- Problem description
In the records below, take the line containing "SW3: button (D1, GND) -> button (D1, X0)" and every line following it, and write them out exactly.

Edit difference data

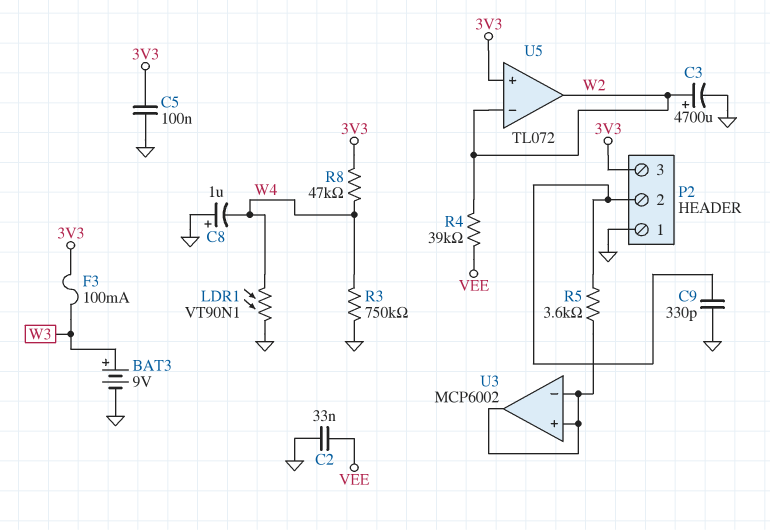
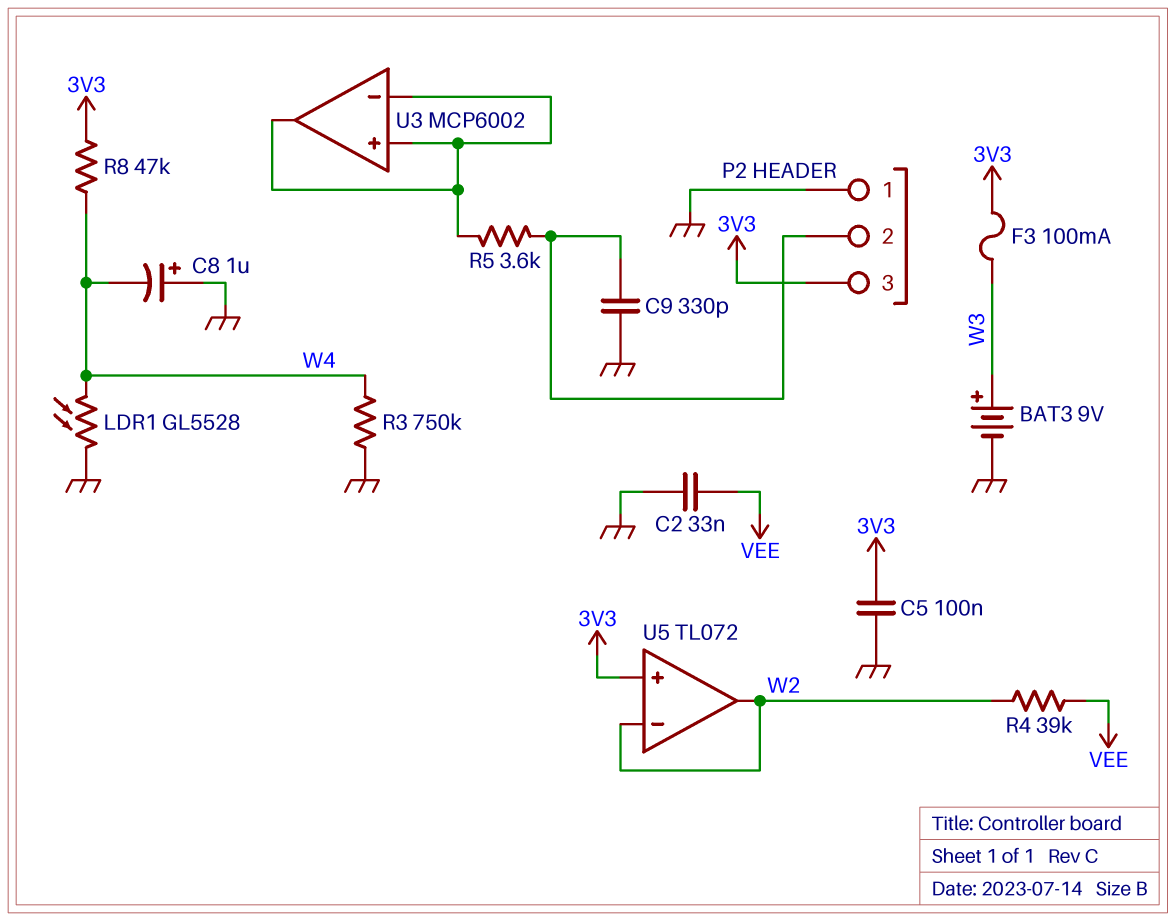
C3: 4700uF (plus W2, minus GND) -> none
LDR1: VT90N1 (GND, W4) -> GL5528 (GND, W4)

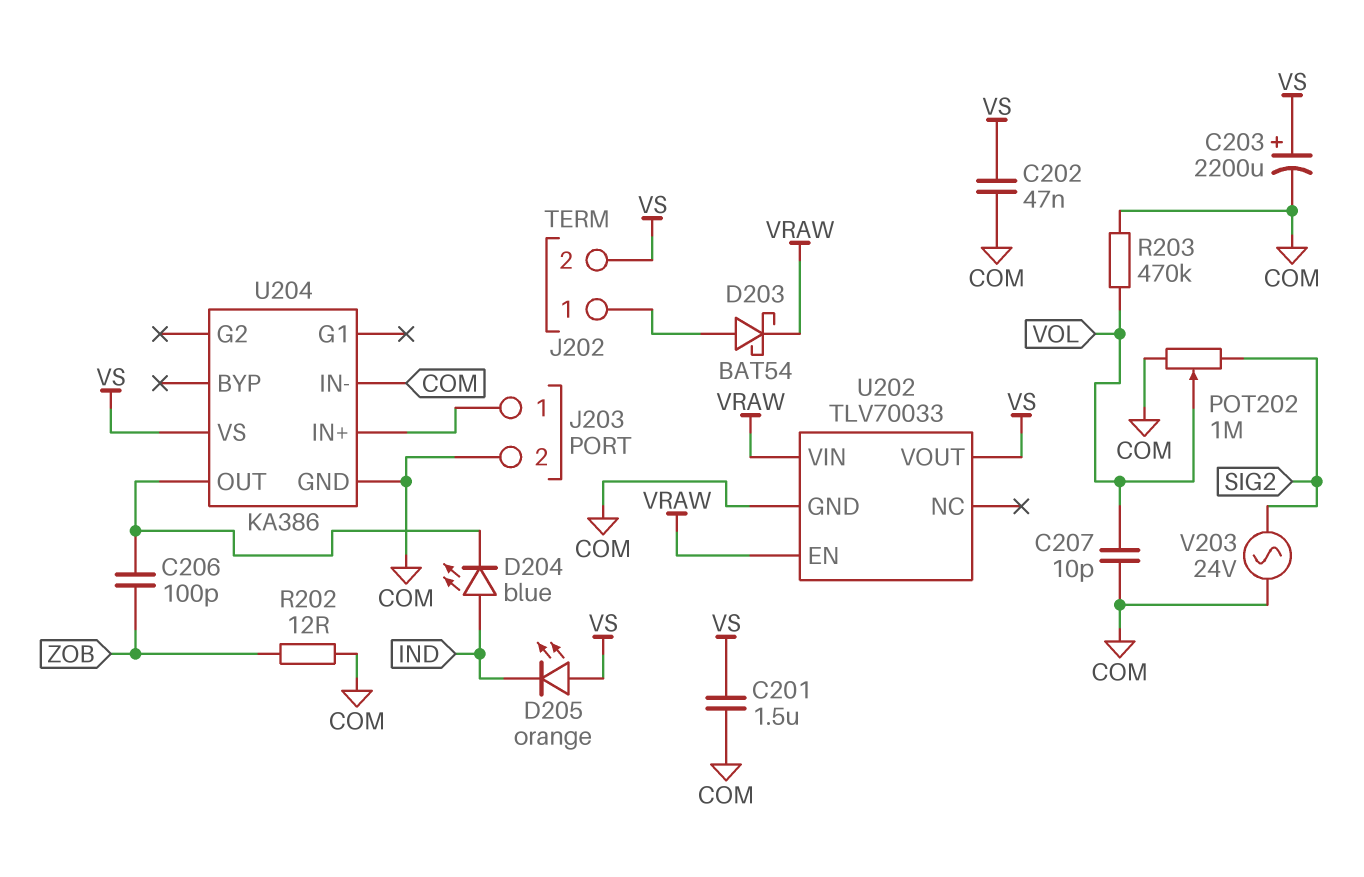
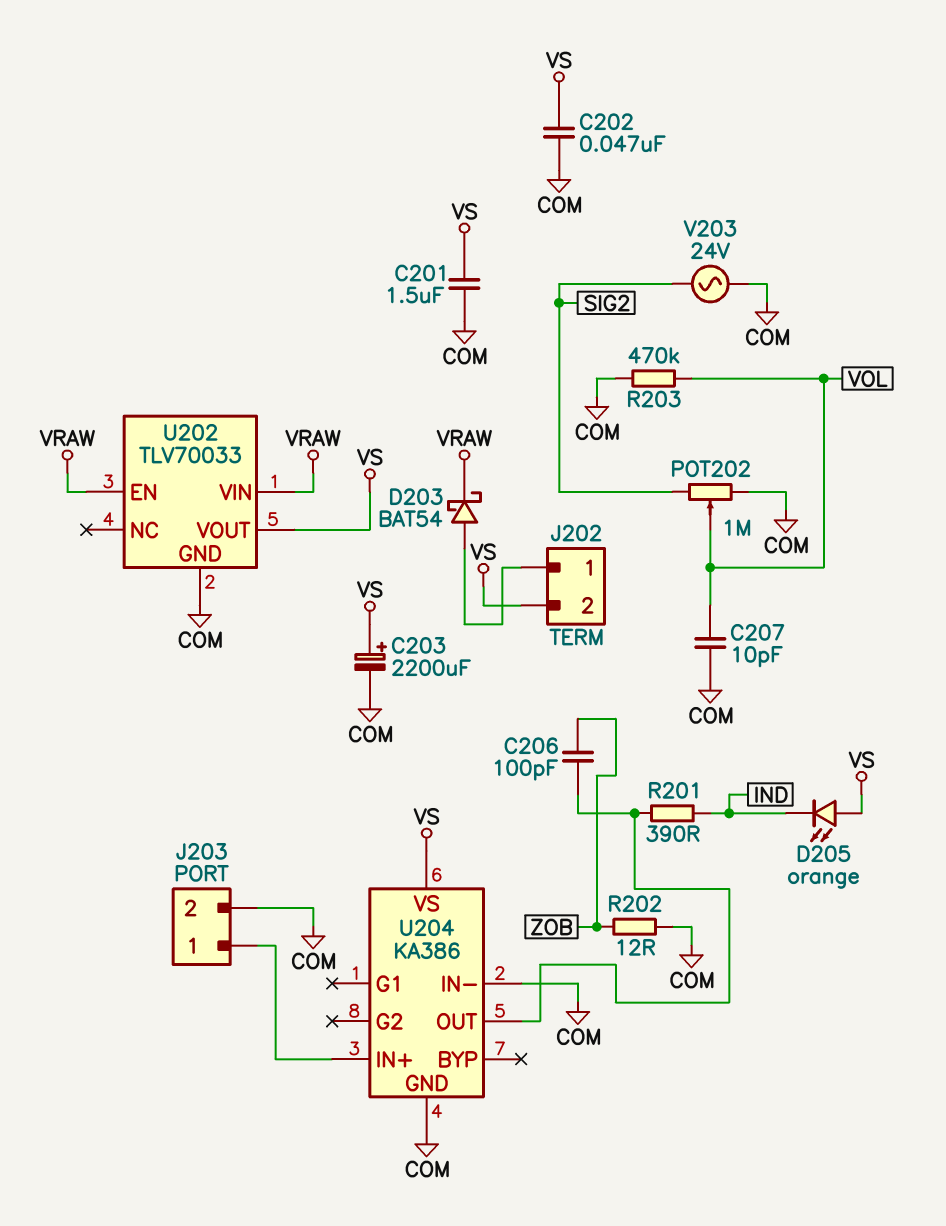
D204: LED blue (A IND, K U204/OUT) -> none
R201: none -> 390 (IND, U204/OUT)

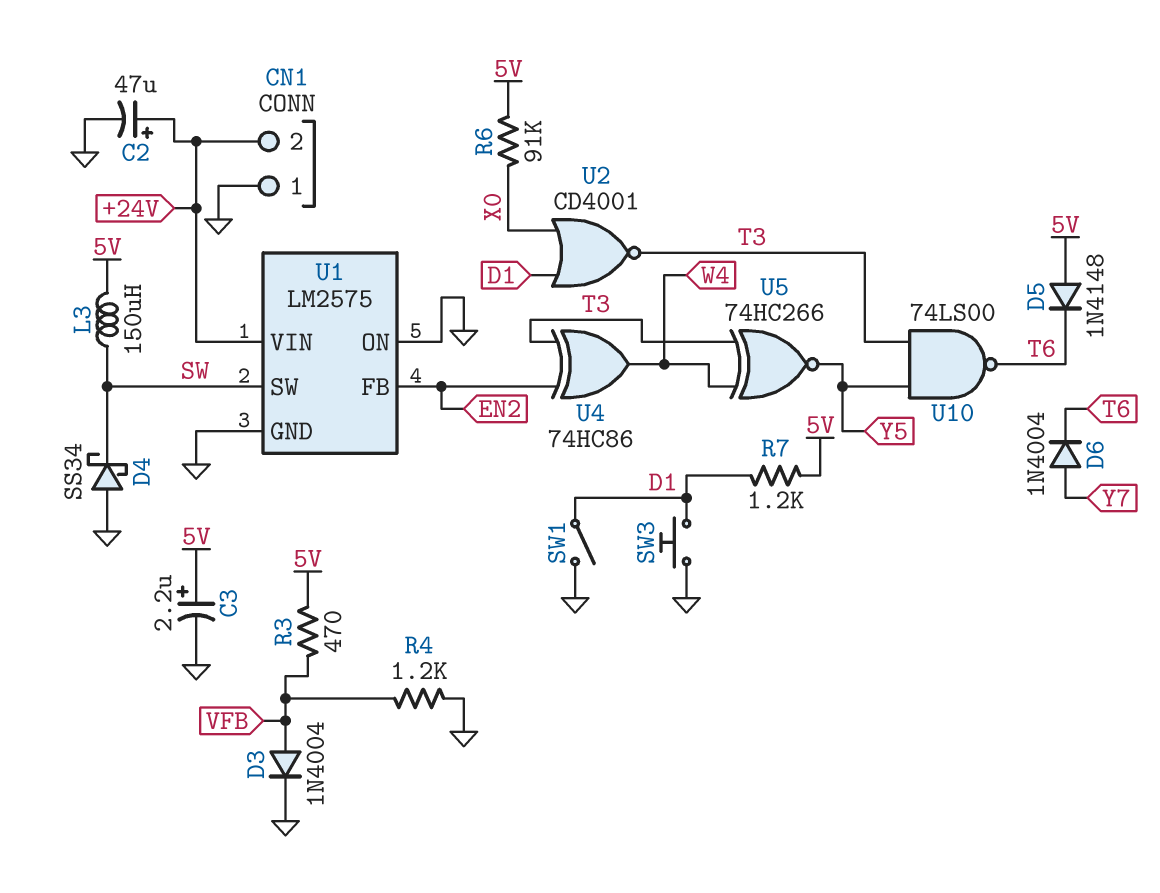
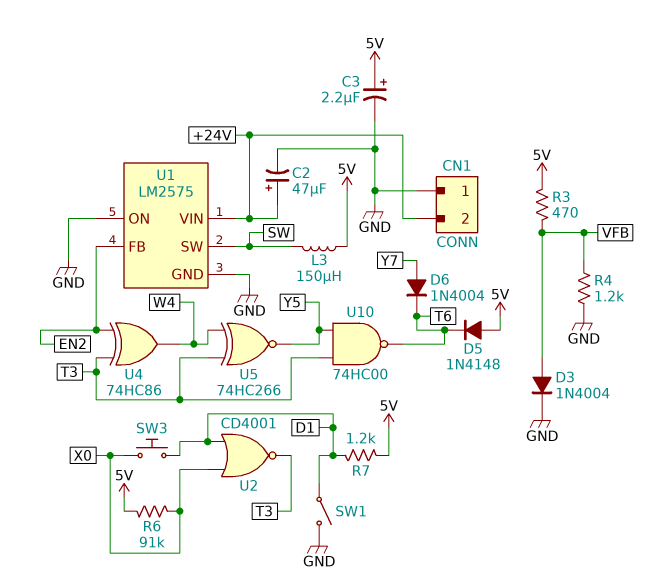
D4: schottky SS34 (A GND, K SW) -> none
SW3: button (D1, GND) -> button (D1, X0)
U10: NAND 74LS00 (in T3, in Y5, out T6) -> NAND 74HC00 (in T3, in Y5, out T6)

- Result below
SW3: button (D1, GND) -> button (D1, X0)
U10: NAND 74LS00 (in T3, in Y5, out T6) -> NAND 74HC00 (in T3, in Y5, out T6)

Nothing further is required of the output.